Try it: Please show all lines of the records that include "semicircle".
Extracted records Start Marker
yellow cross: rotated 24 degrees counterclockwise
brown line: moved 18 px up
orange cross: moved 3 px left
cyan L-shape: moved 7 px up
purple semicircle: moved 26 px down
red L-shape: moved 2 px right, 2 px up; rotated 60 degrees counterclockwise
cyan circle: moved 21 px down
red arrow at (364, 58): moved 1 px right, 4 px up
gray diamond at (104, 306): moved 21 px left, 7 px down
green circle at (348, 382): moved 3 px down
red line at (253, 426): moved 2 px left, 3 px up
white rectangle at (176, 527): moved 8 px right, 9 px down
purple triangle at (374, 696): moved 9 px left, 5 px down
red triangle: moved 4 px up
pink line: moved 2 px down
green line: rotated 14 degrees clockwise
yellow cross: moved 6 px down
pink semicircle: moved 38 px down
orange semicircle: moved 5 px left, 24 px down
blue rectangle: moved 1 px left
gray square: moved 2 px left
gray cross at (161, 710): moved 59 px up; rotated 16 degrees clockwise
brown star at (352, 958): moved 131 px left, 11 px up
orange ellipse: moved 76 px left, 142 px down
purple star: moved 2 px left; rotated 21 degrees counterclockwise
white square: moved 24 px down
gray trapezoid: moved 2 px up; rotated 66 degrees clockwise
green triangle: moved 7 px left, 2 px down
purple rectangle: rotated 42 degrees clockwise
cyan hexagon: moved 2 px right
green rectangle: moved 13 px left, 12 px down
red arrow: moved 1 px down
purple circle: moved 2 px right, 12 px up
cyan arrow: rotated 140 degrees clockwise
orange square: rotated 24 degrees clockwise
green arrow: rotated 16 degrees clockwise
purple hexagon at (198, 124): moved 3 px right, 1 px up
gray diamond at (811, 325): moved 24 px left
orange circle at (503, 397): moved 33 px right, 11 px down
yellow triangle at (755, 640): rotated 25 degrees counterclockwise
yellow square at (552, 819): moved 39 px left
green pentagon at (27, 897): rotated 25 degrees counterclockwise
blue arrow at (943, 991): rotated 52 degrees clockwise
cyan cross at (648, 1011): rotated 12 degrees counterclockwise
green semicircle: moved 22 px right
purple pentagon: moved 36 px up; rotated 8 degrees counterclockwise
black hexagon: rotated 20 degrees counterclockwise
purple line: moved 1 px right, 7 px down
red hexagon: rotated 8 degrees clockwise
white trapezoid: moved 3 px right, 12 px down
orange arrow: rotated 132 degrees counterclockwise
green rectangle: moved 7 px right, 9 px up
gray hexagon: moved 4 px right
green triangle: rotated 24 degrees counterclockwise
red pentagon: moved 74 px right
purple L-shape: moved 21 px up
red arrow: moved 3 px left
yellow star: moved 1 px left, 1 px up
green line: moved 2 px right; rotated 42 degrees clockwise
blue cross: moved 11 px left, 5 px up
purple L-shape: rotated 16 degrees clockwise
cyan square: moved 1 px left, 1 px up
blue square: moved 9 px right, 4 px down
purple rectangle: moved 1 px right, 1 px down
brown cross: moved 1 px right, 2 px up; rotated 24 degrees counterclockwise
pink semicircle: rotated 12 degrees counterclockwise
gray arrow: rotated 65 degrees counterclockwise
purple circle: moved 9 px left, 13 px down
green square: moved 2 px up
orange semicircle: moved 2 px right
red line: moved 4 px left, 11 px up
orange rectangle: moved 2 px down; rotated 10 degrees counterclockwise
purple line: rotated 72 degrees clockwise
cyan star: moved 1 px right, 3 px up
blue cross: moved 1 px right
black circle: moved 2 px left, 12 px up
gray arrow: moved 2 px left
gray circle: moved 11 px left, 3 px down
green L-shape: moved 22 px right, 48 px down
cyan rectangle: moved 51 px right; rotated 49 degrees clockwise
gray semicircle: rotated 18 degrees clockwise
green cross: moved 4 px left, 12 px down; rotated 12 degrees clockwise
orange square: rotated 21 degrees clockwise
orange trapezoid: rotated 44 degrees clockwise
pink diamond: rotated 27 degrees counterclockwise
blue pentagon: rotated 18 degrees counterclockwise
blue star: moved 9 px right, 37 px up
Extracted records End Marker
Completed exercise:
purple semicircle: moved 26 px down
pink semicircle: moved 38 px down
orange semicircle: moved 5 px left, 24 px down
green semicircle: moved 22 px right
pink semicircle: rotated 12 degrees counterclockwise
orange semicircle: moved 2 px right
gray semicircle: rotated 18 degrees clockwise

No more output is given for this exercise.